WORK TASK
Isolate every line in the records below with "black" in it.

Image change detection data
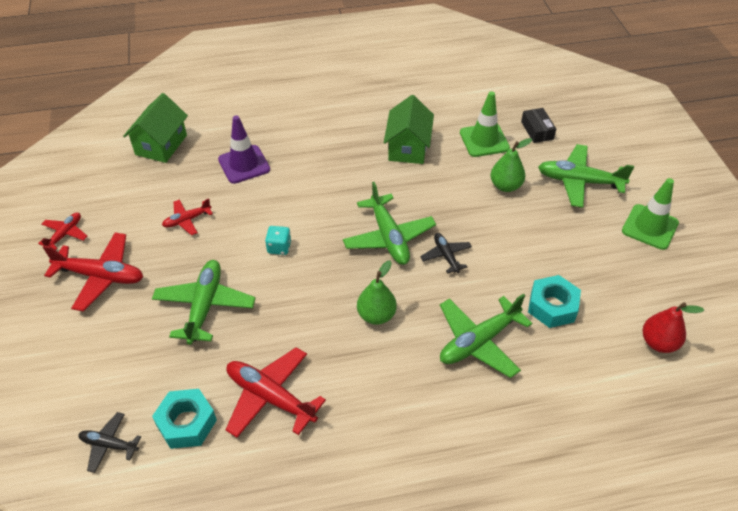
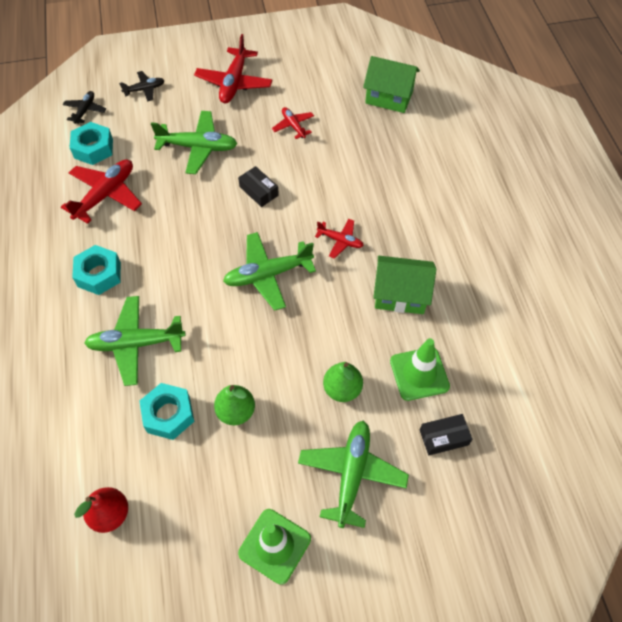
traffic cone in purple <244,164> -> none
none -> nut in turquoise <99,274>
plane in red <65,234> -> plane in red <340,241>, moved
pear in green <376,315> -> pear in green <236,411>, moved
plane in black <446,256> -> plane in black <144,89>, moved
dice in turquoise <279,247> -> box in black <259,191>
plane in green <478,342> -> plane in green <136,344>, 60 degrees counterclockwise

WORKED SOLUTION
plane in black <446,256> -> plane in black <144,89>, moved
dice in turquoise <279,247> -> box in black <259,191>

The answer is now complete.